Provided data >>
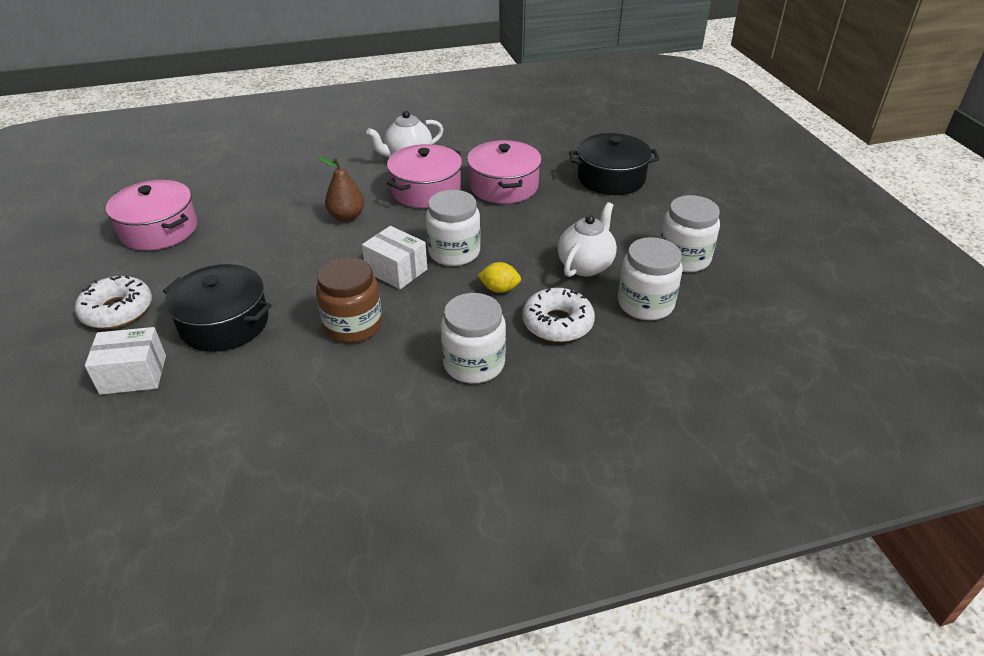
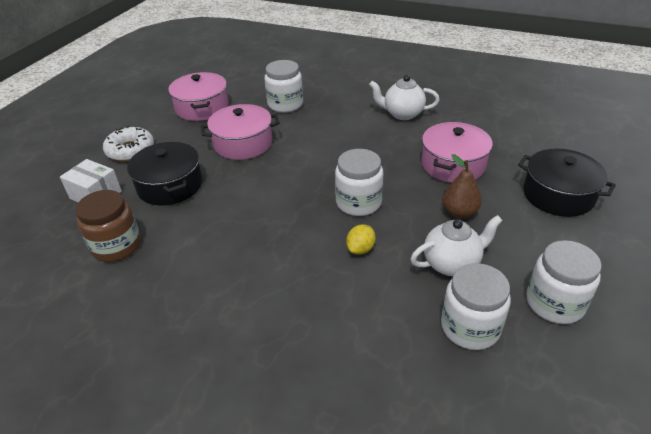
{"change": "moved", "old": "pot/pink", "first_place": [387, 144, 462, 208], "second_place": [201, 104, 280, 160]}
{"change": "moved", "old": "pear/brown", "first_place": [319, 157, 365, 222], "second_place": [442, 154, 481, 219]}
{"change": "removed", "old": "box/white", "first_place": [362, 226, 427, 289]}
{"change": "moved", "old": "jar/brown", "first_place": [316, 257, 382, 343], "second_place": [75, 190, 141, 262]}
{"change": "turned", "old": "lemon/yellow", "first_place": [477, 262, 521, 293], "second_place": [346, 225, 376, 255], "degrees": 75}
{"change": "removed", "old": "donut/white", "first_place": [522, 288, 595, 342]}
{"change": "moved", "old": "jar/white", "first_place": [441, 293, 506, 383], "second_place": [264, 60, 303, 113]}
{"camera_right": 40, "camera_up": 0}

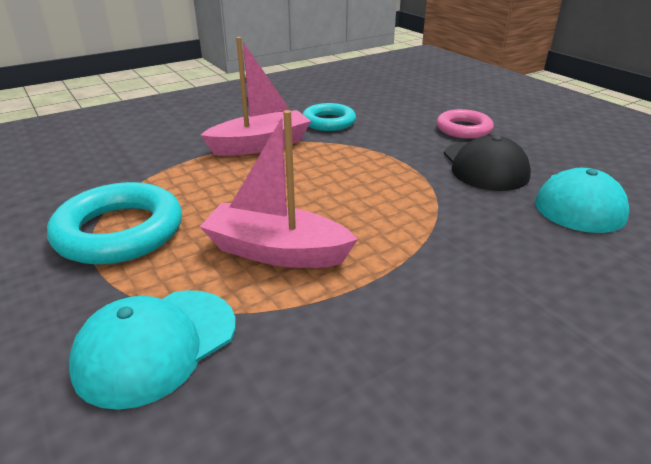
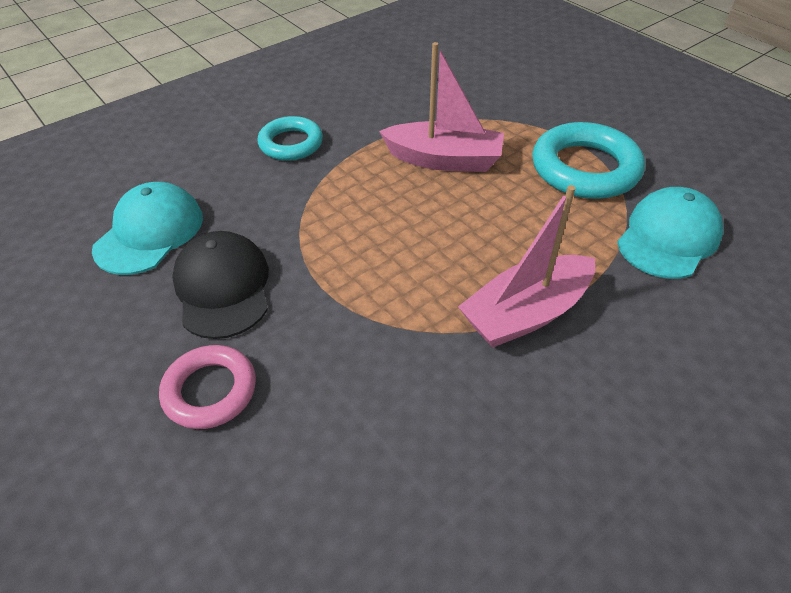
{"change": "moved", "old": "ring/turquoise", "first_place": [303, 103, 356, 131], "second_place": [258, 116, 323, 161]}
{"change": "moved", "old": "cap/turquoise", "first_place": [69, 290, 236, 410], "second_place": [617, 187, 724, 279]}
{"camera_right": 175, "camera_up": 15}

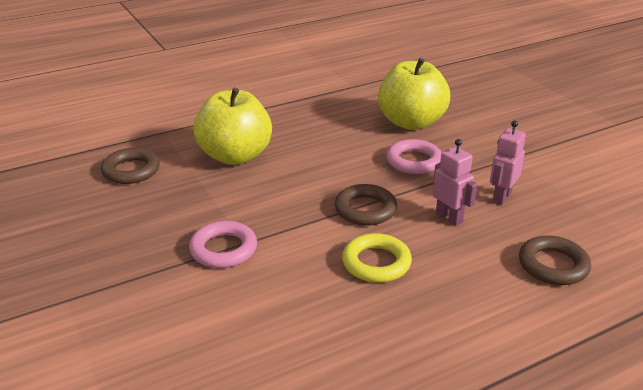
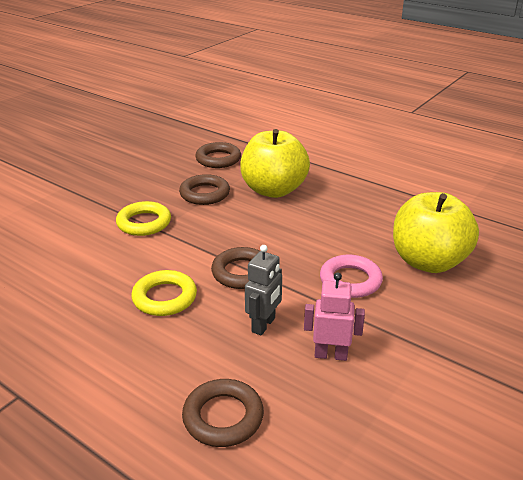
{"change": "recoloured", "old": "robot/pink", "new": "robot/grey", "first_place": [433, 139, 477, 226], "second_place": [245, 245, 282, 335]}
{"change": "recoloured", "old": "ring/pink", "new": "ring/yellow", "first_place": [189, 221, 257, 268], "second_place": [116, 201, 171, 236]}
{"change": "added", "new": "ring/brown", "second_place": [179, 174, 230, 205]}
{"camera_right": 65, "camera_up": 0}

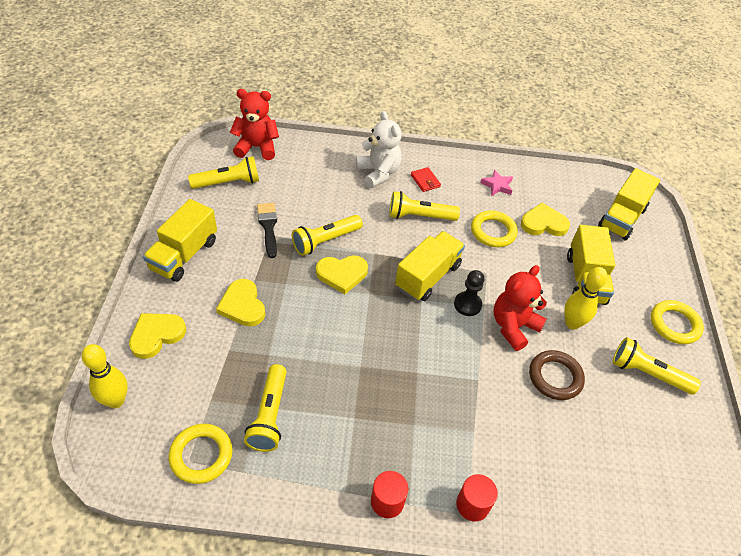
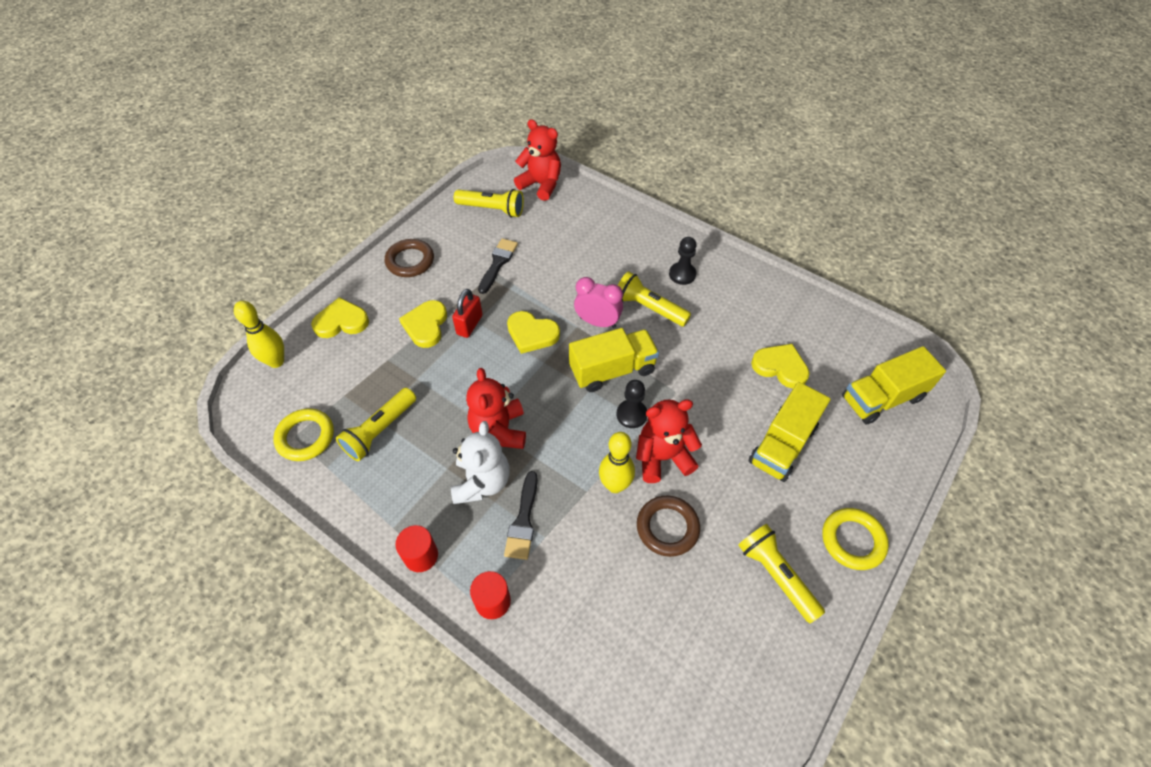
{"change": "moved", "old": "teddy bear/white", "first_place": [356, 111, 402, 188], "second_place": [451, 421, 509, 504]}
{"change": "replaced", "old": "wallet/red", "new": "pawn/black", "first_place": [411, 167, 441, 192], "second_place": [669, 237, 696, 285]}
{"change": "removed", "old": "star/pink", "first_place": [481, 170, 513, 196]}
{"change": "replaced", "old": "truck/yellow", "new": "ring/brown", "first_place": [143, 199, 217, 282], "second_place": [385, 239, 434, 277]}
{"change": "removed", "old": "ring/yellow", "first_place": [471, 210, 518, 247]}
{"change": "removed", "old": "flashlight/yellow", "first_place": [292, 215, 363, 256]}
{"change": "moved", "old": "bowling pin/yellow", "first_place": [564, 267, 608, 330], "second_place": [599, 432, 635, 493]}
{"change": "added", "new": "clock/pink", "second_place": [574, 277, 623, 328]}
{"change": "added", "new": "padlock/red", "second_place": [452, 289, 482, 338]}
{"change": "added", "new": "teddy bear/red", "second_place": [466, 368, 526, 449]}
{"change": "added", "new": "brush/black", "second_place": [504, 471, 538, 560]}
{"camera_right": 35, "camera_up": 5}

Problem statement >> Write the entries above out again exactly, but not the pictures.

Response >>
{"change": "moved", "old": "pot/pink", "first_place": [387, 144, 462, 208], "second_place": [201, 104, 280, 160]}
{"change": "moved", "old": "pear/brown", "first_place": [319, 157, 365, 222], "second_place": [442, 154, 481, 219]}
{"change": "removed", "old": "box/white", "first_place": [362, 226, 427, 289]}
{"change": "moved", "old": "jar/brown", "first_place": [316, 257, 382, 343], "second_place": [75, 190, 141, 262]}
{"change": "turned", "old": "lemon/yellow", "first_place": [477, 262, 521, 293], "second_place": [346, 225, 376, 255], "degrees": 75}
{"change": "removed", "old": "donut/white", "first_place": [522, 288, 595, 342]}
{"change": "moved", "old": "jar/white", "first_place": [441, 293, 506, 383], "second_place": [264, 60, 303, 113]}
{"camera_right": 40, "camera_up": 0}

{"change": "moved", "old": "ring/turquoise", "first_place": [303, 103, 356, 131], "second_place": [258, 116, 323, 161]}
{"change": "moved", "old": "cap/turquoise", "first_place": [69, 290, 236, 410], "second_place": [617, 187, 724, 279]}
{"camera_right": 175, "camera_up": 15}

{"change": "recoloured", "old": "robot/pink", "new": "robot/grey", "first_place": [433, 139, 477, 226], "second_place": [245, 245, 282, 335]}
{"change": "recoloured", "old": "ring/pink", "new": "ring/yellow", "first_place": [189, 221, 257, 268], "second_place": [116, 201, 171, 236]}
{"change": "added", "new": "ring/brown", "second_place": [179, 174, 230, 205]}
{"camera_right": 65, "camera_up": 0}

{"change": "moved", "old": "teddy bear/white", "first_place": [356, 111, 402, 188], "second_place": [451, 421, 509, 504]}
{"change": "replaced", "old": "wallet/red", "new": "pawn/black", "first_place": [411, 167, 441, 192], "second_place": [669, 237, 696, 285]}
{"change": "removed", "old": "star/pink", "first_place": [481, 170, 513, 196]}
{"change": "replaced", "old": "truck/yellow", "new": "ring/brown", "first_place": [143, 199, 217, 282], "second_place": [385, 239, 434, 277]}
{"change": "removed", "old": "ring/yellow", "first_place": [471, 210, 518, 247]}
{"change": "removed", "old": "flashlight/yellow", "first_place": [292, 215, 363, 256]}
{"change": "moved", "old": "bowling pin/yellow", "first_place": [564, 267, 608, 330], "second_place": [599, 432, 635, 493]}
{"change": "added", "new": "clock/pink", "second_place": [574, 277, 623, 328]}
{"change": "added", "new": "padlock/red", "second_place": [452, 289, 482, 338]}
{"change": "added", "new": "teddy bear/red", "second_place": [466, 368, 526, 449]}
{"change": "added", "new": "brush/black", "second_place": [504, 471, 538, 560]}
{"camera_right": 35, "camera_up": 5}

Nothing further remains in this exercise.